Rewrite the entries below with "Determine" changed to "Find" wherever it occurs. Leave everything else unchanged.

*THE RECORDS*
○ ○ ○

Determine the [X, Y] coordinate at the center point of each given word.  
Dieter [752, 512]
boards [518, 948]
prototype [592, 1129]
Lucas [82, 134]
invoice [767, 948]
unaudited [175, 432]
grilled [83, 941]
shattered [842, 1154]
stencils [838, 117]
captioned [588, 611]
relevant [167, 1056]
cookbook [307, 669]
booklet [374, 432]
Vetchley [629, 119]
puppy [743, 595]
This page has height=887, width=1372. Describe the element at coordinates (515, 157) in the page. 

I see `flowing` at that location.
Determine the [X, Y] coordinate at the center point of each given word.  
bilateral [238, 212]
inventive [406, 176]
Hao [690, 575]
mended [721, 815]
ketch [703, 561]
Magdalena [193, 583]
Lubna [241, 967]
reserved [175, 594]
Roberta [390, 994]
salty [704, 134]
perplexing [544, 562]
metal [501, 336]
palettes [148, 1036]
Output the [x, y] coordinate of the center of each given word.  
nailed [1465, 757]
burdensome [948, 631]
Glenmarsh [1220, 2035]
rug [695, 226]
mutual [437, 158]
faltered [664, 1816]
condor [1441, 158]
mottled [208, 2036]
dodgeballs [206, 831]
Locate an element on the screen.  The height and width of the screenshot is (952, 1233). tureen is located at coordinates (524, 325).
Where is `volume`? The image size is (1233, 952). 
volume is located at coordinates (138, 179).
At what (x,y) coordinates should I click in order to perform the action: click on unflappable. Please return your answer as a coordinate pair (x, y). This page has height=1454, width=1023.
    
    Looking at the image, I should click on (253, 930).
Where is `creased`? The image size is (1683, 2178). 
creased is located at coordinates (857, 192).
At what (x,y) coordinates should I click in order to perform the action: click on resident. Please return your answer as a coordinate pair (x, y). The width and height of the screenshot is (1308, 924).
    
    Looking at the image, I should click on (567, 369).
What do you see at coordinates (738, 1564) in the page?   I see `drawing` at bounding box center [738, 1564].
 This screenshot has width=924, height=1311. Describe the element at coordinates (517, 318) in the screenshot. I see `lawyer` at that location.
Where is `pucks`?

○ ○ ○

*SOLUTION TO THE EXERCISE*
Find the [X, Y] coordinate at the center point of each given word.  
Dieter [752, 512]
boards [518, 948]
prototype [592, 1129]
Lucas [82, 134]
invoice [767, 948]
unaudited [175, 432]
grilled [83, 941]
shattered [842, 1154]
stencils [838, 117]
captioned [588, 611]
relevant [167, 1056]
cookbook [307, 669]
booklet [374, 432]
Vetchley [629, 119]
puppy [743, 595]
This page has height=887, width=1372. Describe the element at coordinates (515, 157) in the page. 

I see `flowing` at that location.
Find the [X, Y] coordinate at the center point of each given word.  
bilateral [238, 212]
inventive [406, 176]
Hao [690, 575]
mended [721, 815]
ketch [703, 561]
Magdalena [193, 583]
Lubna [241, 967]
reserved [175, 594]
Roberta [390, 994]
salty [704, 134]
perplexing [544, 562]
metal [501, 336]
palettes [148, 1036]
Output the [x, y] coordinate of the center of each given word.  
nailed [1465, 757]
burdensome [948, 631]
Glenmarsh [1220, 2035]
rug [695, 226]
mutual [437, 158]
faltered [664, 1816]
condor [1441, 158]
mottled [208, 2036]
dodgeballs [206, 831]
Locate an element on the screen.  The height and width of the screenshot is (952, 1233). tureen is located at coordinates (524, 325).
Where is `volume`? The image size is (1233, 952). 
volume is located at coordinates (138, 179).
At what (x,y) coordinates should I click in order to perform the action: click on unflappable. Please return your answer as a coordinate pair (x, y). This page has height=1454, width=1023.
    
    Looking at the image, I should click on (253, 930).
Where is `creased`? The image size is (1683, 2178). 
creased is located at coordinates (857, 192).
At what (x,y) coordinates should I click in order to perform the action: click on resident. Please return your answer as a coordinate pair (x, y). The width and height of the screenshot is (1308, 924).
    
    Looking at the image, I should click on (567, 369).
What do you see at coordinates (738, 1564) in the page?   I see `drawing` at bounding box center [738, 1564].
 This screenshot has width=924, height=1311. Describe the element at coordinates (517, 318) in the screenshot. I see `lawyer` at that location.
Where is `pucks`?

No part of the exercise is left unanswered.